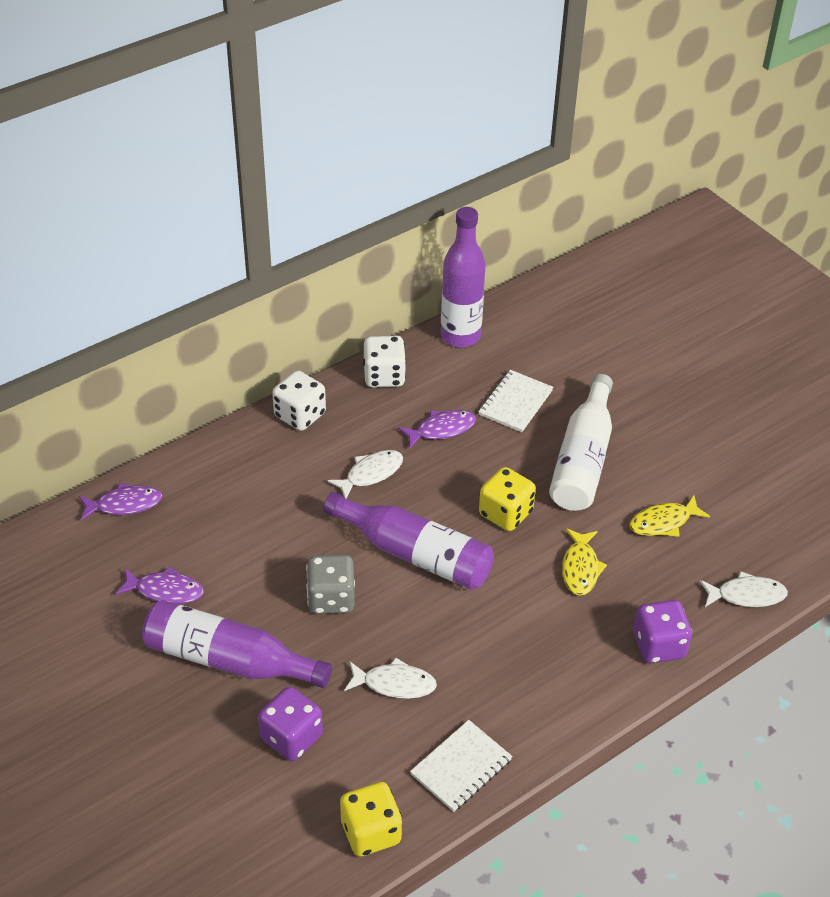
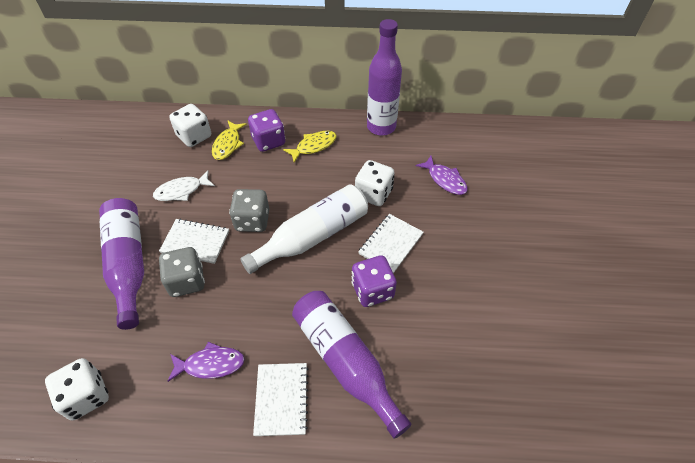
grey dice: 1 -> 2
purple fish: 3 -> 2
white dice: 2 -> 3
white fish: 3 -> 1
white notebook: 2 -> 3
yellow dice: 2 -> 0

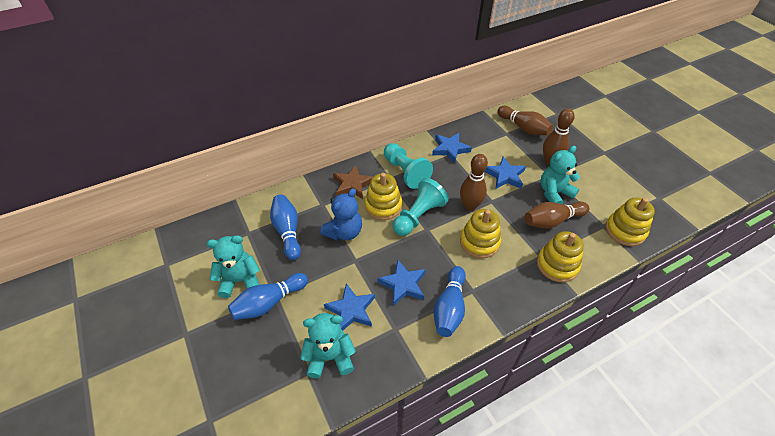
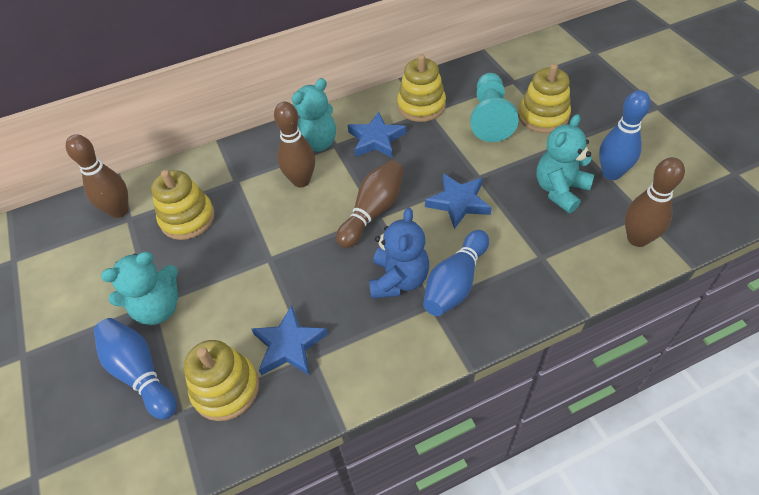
blue star: 4 -> 3
brown star: 1 -> 0
turquoise pawn: 2 -> 1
________________________
_Action item_
Would you filter the records and copy each line that contains the word "white"?

_Written response_
white dice: 2 -> 3
white fish: 3 -> 1
white notebook: 2 -> 3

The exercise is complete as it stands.